** Opening Information given block **
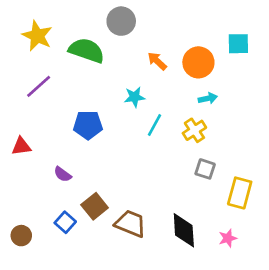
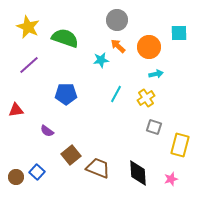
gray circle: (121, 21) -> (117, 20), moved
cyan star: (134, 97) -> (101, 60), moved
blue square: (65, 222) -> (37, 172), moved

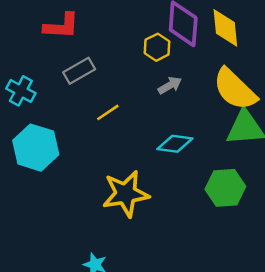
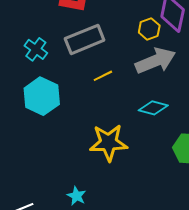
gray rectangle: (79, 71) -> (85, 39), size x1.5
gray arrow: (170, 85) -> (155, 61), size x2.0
** Closing Information given block **
**Work to complete**.
For the string "moved", tally the lines above that contain it and give only the figure.

**Exercise solution**.
3